> YOUR TASK: What is needed is an exact copy of the entries below, from the line that contains "black cupcake: 2 -> 5" through the final line, both included, and nothing else.

> DATA FOR THIS TASK:
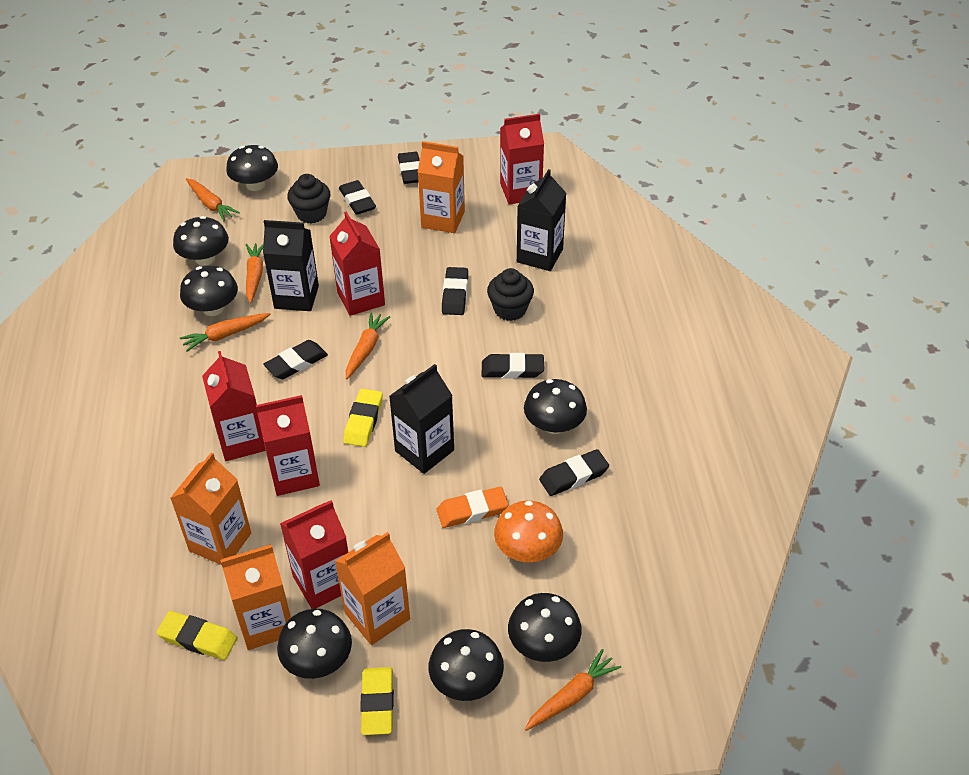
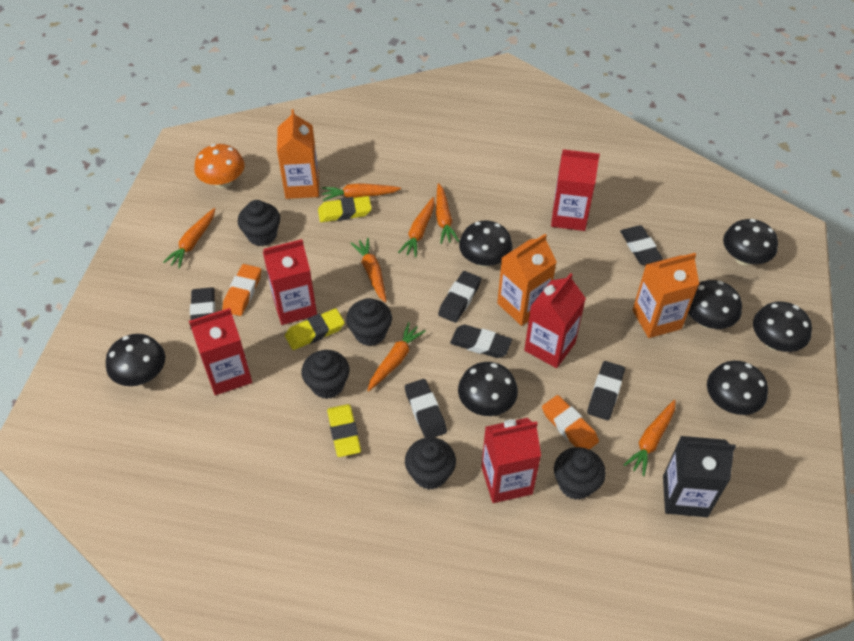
black carton: 3 -> 1
black cupcake: 2 -> 5
orange carrot: 5 -> 7
orange carton: 4 -> 3
orange eraser: 1 -> 2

> REPLY:
black cupcake: 2 -> 5
orange carrot: 5 -> 7
orange carton: 4 -> 3
orange eraser: 1 -> 2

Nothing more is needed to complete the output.